*** Block opens ***
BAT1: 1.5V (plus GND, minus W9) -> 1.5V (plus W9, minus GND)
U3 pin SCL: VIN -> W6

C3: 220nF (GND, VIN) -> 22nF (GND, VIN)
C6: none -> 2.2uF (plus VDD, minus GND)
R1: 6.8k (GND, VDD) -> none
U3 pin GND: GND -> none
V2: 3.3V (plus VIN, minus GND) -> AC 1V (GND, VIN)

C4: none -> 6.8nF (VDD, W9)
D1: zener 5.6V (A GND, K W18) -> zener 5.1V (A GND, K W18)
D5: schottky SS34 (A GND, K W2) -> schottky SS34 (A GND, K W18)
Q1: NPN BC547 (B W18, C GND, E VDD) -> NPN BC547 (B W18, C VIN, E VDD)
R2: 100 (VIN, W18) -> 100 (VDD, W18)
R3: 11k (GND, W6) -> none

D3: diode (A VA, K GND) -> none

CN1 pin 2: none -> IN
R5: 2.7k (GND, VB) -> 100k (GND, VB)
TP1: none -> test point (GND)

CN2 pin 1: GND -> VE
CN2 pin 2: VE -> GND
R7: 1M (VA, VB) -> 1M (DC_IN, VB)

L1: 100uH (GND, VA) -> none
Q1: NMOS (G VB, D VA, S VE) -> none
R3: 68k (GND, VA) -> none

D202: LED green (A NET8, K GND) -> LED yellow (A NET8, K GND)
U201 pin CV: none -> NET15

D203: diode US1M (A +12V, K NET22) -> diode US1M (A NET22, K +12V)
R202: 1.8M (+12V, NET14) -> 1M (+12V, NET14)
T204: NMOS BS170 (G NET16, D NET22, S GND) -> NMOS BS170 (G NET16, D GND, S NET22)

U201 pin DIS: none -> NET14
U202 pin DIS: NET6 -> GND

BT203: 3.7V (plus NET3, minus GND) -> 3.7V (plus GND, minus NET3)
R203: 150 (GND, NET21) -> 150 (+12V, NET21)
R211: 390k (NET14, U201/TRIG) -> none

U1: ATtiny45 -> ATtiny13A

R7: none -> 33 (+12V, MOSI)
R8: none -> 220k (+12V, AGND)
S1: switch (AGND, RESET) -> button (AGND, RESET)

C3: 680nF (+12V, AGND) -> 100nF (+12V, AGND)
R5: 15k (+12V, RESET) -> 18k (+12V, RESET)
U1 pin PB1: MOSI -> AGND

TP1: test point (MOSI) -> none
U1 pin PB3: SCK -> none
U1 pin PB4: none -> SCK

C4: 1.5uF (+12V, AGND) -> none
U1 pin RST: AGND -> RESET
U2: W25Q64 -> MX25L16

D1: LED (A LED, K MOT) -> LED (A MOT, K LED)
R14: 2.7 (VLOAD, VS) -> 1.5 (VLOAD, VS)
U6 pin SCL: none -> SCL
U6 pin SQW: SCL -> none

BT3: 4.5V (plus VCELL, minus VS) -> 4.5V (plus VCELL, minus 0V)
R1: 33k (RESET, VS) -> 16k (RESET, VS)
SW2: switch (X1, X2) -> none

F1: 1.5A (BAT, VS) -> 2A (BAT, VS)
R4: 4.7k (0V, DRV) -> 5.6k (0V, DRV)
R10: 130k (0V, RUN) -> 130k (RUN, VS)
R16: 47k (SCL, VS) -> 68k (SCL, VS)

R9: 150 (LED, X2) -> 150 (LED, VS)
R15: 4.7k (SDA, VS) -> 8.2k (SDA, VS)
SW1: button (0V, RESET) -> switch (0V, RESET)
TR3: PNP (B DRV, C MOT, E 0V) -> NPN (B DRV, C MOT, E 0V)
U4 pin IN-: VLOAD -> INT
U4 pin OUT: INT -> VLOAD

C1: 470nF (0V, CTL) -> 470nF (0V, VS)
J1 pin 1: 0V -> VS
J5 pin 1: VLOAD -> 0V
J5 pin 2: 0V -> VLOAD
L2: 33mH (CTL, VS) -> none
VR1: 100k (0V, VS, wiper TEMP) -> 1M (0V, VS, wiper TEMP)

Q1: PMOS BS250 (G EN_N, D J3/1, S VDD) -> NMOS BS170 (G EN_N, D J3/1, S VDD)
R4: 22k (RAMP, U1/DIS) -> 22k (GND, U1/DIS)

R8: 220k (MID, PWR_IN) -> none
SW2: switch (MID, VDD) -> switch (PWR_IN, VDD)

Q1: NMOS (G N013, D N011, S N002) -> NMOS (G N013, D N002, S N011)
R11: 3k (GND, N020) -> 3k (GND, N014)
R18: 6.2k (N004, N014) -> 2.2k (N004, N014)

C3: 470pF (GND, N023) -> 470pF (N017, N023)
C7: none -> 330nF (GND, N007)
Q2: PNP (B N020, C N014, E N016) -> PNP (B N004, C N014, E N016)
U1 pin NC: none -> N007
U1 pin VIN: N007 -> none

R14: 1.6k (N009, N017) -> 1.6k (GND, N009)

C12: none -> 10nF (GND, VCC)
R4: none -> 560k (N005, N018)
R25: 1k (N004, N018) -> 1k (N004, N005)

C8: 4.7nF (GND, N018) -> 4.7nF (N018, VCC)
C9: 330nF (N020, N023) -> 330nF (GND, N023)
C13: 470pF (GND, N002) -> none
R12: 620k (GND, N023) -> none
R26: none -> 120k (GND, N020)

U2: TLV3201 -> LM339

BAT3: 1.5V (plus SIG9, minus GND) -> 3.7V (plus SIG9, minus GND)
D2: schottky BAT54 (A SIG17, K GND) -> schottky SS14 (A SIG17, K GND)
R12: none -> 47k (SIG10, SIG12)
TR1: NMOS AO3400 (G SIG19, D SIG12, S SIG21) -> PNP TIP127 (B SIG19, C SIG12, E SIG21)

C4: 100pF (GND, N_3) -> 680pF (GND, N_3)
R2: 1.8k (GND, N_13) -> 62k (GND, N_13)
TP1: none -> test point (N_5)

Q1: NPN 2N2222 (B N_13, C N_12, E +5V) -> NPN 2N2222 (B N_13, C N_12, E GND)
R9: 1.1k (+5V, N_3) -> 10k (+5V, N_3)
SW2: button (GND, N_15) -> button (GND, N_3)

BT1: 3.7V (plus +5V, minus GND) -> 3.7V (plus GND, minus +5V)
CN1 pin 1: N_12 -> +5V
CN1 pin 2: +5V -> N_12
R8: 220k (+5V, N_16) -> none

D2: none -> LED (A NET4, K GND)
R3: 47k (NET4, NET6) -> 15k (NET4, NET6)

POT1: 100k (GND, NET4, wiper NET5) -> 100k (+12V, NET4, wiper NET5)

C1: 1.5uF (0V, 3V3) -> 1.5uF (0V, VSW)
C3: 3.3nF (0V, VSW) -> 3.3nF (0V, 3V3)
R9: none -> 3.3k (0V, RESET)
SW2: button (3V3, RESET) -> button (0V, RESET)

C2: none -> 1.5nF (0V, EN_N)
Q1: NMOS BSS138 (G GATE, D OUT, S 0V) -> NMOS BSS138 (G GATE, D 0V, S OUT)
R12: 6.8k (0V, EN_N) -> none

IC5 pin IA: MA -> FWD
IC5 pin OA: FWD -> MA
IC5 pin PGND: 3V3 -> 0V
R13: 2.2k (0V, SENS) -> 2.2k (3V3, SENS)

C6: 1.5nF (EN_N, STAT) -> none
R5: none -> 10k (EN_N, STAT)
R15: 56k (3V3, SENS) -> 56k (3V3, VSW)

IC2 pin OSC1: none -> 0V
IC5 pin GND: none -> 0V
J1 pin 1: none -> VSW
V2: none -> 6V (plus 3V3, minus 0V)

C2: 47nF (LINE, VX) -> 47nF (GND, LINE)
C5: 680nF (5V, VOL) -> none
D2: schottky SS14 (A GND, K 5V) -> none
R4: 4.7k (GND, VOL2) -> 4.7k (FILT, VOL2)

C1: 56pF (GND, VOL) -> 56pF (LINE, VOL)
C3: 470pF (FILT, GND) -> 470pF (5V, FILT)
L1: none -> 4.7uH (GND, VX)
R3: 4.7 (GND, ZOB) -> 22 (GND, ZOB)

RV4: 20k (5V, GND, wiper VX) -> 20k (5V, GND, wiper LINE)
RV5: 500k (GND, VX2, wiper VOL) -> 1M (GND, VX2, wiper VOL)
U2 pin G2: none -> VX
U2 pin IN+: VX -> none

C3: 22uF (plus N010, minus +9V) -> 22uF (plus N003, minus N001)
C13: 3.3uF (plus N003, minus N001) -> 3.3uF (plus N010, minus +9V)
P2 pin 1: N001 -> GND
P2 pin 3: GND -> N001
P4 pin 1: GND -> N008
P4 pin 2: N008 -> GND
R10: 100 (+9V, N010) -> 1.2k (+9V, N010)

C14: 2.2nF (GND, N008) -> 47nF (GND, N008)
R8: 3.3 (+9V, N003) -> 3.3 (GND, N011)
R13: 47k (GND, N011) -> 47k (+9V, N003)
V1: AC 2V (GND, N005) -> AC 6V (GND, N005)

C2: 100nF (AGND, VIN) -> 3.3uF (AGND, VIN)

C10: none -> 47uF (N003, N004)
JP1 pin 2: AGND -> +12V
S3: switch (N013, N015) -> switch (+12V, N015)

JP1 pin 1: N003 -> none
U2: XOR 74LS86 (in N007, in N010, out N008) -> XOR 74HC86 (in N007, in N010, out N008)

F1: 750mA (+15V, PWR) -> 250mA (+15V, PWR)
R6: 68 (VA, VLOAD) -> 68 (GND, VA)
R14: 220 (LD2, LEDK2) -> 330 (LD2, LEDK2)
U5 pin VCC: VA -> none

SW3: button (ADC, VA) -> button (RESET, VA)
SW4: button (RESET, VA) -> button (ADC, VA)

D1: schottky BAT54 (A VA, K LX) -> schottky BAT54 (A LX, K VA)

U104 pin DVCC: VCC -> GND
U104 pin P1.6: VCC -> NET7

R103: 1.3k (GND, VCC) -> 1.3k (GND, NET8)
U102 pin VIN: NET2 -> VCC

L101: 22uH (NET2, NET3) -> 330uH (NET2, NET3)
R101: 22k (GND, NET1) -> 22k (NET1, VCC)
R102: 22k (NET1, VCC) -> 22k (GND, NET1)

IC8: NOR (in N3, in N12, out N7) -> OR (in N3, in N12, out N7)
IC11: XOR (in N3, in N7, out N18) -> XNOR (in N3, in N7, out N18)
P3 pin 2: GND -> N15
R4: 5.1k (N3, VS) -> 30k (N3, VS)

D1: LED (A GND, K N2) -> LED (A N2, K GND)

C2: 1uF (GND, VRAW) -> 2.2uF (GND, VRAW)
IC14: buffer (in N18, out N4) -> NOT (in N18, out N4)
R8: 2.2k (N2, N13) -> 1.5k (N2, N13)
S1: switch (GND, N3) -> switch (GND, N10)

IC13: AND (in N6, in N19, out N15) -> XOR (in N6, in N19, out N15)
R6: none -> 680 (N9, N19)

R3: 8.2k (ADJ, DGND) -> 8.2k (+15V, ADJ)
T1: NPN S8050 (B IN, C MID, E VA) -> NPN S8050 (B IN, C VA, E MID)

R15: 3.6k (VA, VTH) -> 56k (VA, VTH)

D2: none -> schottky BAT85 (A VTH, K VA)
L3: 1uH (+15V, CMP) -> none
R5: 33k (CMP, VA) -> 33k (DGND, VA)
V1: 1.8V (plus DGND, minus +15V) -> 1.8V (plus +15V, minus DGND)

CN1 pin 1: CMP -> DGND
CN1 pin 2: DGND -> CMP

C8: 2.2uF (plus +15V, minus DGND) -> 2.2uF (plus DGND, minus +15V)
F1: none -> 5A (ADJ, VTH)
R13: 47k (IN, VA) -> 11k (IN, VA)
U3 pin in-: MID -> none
*** Block closes ***
* **DESCRIPTION OF THE TASK**: Using the data above, reproduce exactly the lines between those holding "Q1: PMOS BS250" and "R3: 47k (NET4, NET6) -> 15k (NET4, NET6)", inclusive, and no others.

* **COMPLETED EXERCISE**:
Q1: PMOS BS250 (G EN_N, D J3/1, S VDD) -> NMOS BS170 (G EN_N, D J3/1, S VDD)
R4: 22k (RAMP, U1/DIS) -> 22k (GND, U1/DIS)

R8: 220k (MID, PWR_IN) -> none
SW2: switch (MID, VDD) -> switch (PWR_IN, VDD)

Q1: NMOS (G N013, D N011, S N002) -> NMOS (G N013, D N002, S N011)
R11: 3k (GND, N020) -> 3k (GND, N014)
R18: 6.2k (N004, N014) -> 2.2k (N004, N014)

C3: 470pF (GND, N023) -> 470pF (N017, N023)
C7: none -> 330nF (GND, N007)
Q2: PNP (B N020, C N014, E N016) -> PNP (B N004, C N014, E N016)
U1 pin NC: none -> N007
U1 pin VIN: N007 -> none

R14: 1.6k (N009, N017) -> 1.6k (GND, N009)

C12: none -> 10nF (GND, VCC)
R4: none -> 560k (N005, N018)
R25: 1k (N004, N018) -> 1k (N004, N005)

C8: 4.7nF (GND, N018) -> 4.7nF (N018, VCC)
C9: 330nF (N020, N023) -> 330nF (GND, N023)
C13: 470pF (GND, N002) -> none
R12: 620k (GND, N023) -> none
R26: none -> 120k (GND, N020)

U2: TLV3201 -> LM339

BAT3: 1.5V (plus SIG9, minus GND) -> 3.7V (plus SIG9, minus GND)
D2: schottky BAT54 (A SIG17, K GND) -> schottky SS14 (A SIG17, K GND)
R12: none -> 47k (SIG10, SIG12)
TR1: NMOS AO3400 (G SIG19, D SIG12, S SIG21) -> PNP TIP127 (B SIG19, C SIG12, E SIG21)

C4: 100pF (GND, N_3) -> 680pF (GND, N_3)
R2: 1.8k (GND, N_13) -> 62k (GND, N_13)
TP1: none -> test point (N_5)

Q1: NPN 2N2222 (B N_13, C N_12, E +5V) -> NPN 2N2222 (B N_13, C N_12, E GND)
R9: 1.1k (+5V, N_3) -> 10k (+5V, N_3)
SW2: button (GND, N_15) -> button (GND, N_3)

BT1: 3.7V (plus +5V, minus GND) -> 3.7V (plus GND, minus +5V)
CN1 pin 1: N_12 -> +5V
CN1 pin 2: +5V -> N_12
R8: 220k (+5V, N_16) -> none

D2: none -> LED (A NET4, K GND)
R3: 47k (NET4, NET6) -> 15k (NET4, NET6)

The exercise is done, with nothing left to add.